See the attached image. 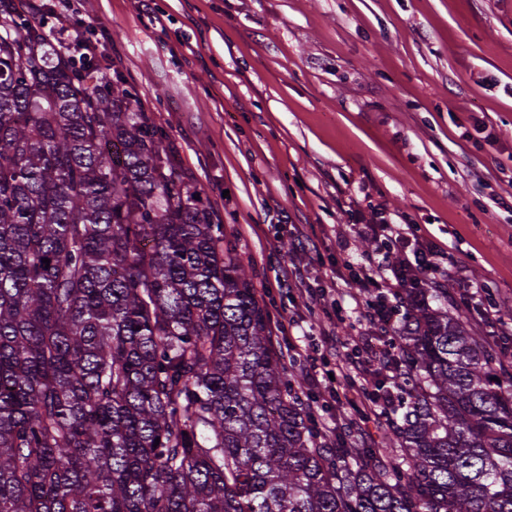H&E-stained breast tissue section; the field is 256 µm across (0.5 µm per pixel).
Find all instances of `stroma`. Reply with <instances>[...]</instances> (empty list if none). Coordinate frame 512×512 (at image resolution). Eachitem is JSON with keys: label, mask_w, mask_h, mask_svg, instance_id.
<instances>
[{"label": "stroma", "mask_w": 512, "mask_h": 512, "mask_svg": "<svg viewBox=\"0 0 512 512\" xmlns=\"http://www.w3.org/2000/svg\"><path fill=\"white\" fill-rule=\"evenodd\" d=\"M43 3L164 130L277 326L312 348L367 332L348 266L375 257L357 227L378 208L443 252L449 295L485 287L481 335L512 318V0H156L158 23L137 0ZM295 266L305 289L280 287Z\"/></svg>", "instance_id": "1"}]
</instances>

==

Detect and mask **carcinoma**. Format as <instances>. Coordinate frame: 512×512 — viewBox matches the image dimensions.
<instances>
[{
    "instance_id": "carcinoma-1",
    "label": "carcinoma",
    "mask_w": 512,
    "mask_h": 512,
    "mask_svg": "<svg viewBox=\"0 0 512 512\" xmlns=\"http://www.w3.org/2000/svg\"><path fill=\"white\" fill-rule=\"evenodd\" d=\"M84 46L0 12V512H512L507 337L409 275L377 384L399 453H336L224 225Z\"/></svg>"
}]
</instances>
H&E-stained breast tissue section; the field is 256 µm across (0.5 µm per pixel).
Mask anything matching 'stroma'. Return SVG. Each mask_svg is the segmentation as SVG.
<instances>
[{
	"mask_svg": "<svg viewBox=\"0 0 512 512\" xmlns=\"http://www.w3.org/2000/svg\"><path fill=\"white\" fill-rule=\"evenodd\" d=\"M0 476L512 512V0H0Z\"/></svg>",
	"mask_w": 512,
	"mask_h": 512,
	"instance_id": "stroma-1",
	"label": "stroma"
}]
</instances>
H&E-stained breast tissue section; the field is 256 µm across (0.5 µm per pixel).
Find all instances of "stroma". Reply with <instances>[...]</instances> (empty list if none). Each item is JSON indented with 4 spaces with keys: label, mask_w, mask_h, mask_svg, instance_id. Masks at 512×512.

* * *

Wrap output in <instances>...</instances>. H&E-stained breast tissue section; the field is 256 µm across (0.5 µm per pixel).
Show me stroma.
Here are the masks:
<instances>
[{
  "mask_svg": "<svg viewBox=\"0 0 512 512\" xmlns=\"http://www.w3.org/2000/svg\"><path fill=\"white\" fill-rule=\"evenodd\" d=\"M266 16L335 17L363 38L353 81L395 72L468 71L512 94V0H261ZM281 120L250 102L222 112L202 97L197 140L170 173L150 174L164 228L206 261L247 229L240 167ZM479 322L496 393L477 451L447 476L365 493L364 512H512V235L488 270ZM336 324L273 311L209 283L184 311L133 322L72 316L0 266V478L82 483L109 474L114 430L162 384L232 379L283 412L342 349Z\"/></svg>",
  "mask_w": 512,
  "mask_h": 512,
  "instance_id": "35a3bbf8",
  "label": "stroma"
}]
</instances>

WHAT THE EXERCISE ASKS
From the entries above, give again exactly the lines running from the line with "Detect and mask" to the line with "Masks at 512×512."; include both of those lines.

ANSWER TO THE TASK
Detect and mask **carcinoma**. Format as <instances>. Coordinate frame: 512×512 — viewBox matches the image dimensions.
<instances>
[{
    "instance_id": "carcinoma-1",
    "label": "carcinoma",
    "mask_w": 512,
    "mask_h": 512,
    "mask_svg": "<svg viewBox=\"0 0 512 512\" xmlns=\"http://www.w3.org/2000/svg\"><path fill=\"white\" fill-rule=\"evenodd\" d=\"M84 46L0 12V512H512L507 337L409 275L377 384L399 453H336L224 225Z\"/></svg>"
}]
</instances>
H&E-stained breast tissue section; the field is 256 µm across (0.5 µm per pixel).
Mask anything matching 'stroma'. Return SVG. Each mask_svg is the segmentation as SVG.
<instances>
[{
	"mask_svg": "<svg viewBox=\"0 0 512 512\" xmlns=\"http://www.w3.org/2000/svg\"><path fill=\"white\" fill-rule=\"evenodd\" d=\"M0 476L512 512V0H0Z\"/></svg>",
	"mask_w": 512,
	"mask_h": 512,
	"instance_id": "stroma-1",
	"label": "stroma"
}]
</instances>
H&E-stained breast tissue section; the field is 256 µm across (0.5 µm per pixel).
Find all instances of "stroma". Reply with <instances>[...]</instances> (empty list if none). Each item is JSON indented with 4 spaces with keys: label, mask_w, mask_h, mask_svg, instance_id. Masks at 512×512.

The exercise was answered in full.